=== What is expected ===
Below is some data. Retype exactly the lines starting at the one with "(545, 401) = (281, 343): yellow" and ending at the one with "(189, 195) = (317, 170): red".

::: Records supplied :::

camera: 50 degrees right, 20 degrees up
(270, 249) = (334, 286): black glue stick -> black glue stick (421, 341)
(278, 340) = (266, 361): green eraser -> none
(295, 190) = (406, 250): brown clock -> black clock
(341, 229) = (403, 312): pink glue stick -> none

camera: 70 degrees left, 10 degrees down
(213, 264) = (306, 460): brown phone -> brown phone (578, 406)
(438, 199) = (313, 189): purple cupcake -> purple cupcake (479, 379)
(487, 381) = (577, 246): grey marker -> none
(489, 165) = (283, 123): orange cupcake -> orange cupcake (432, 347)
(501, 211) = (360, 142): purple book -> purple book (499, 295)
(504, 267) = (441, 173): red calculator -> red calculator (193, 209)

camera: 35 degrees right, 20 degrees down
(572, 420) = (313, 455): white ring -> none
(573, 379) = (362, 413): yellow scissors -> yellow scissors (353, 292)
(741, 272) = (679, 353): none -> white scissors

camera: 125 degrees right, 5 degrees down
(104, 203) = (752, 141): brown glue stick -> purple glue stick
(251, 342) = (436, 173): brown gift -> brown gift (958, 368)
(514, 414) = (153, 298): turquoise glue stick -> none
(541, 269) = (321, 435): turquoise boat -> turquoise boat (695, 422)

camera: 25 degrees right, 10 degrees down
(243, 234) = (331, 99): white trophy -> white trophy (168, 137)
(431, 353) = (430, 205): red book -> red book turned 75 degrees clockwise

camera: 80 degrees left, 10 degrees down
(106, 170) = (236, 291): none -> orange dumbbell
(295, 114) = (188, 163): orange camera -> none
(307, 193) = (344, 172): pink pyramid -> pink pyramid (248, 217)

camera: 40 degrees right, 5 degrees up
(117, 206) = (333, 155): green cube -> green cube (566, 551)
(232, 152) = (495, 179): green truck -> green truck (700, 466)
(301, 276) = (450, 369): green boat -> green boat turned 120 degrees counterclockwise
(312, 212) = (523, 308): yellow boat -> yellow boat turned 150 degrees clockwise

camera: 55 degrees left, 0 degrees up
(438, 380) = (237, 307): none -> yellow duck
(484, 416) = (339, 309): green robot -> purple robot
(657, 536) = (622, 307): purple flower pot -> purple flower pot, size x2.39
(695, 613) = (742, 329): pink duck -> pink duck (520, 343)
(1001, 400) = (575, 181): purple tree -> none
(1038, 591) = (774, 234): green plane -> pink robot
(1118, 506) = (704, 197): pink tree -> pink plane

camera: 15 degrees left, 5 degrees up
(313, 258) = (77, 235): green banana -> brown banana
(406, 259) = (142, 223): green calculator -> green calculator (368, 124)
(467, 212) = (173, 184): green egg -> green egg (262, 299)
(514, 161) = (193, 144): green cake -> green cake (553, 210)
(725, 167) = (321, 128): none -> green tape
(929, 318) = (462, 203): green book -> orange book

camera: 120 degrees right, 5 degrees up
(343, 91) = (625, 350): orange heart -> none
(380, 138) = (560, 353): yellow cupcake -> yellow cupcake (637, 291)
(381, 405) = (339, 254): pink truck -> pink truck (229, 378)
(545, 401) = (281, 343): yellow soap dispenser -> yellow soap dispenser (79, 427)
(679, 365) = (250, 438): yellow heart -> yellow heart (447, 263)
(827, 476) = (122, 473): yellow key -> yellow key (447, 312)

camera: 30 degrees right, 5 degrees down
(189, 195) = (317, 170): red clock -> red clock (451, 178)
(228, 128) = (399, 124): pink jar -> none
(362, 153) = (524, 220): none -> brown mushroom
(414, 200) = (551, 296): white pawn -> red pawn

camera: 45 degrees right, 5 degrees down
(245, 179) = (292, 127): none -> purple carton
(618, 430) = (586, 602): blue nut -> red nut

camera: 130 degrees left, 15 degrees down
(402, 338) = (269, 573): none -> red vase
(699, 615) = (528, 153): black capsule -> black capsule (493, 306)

:::

=== Response to the task ===
(545, 401) = (281, 343): yellow soap dispenser -> yellow soap dispenser (79, 427)
(679, 365) = (250, 438): yellow heart -> yellow heart (447, 263)
(827, 476) = (122, 473): yellow key -> yellow key (447, 312)

camera: 30 degrees right, 5 degrees down
(189, 195) = (317, 170): red clock -> red clock (451, 178)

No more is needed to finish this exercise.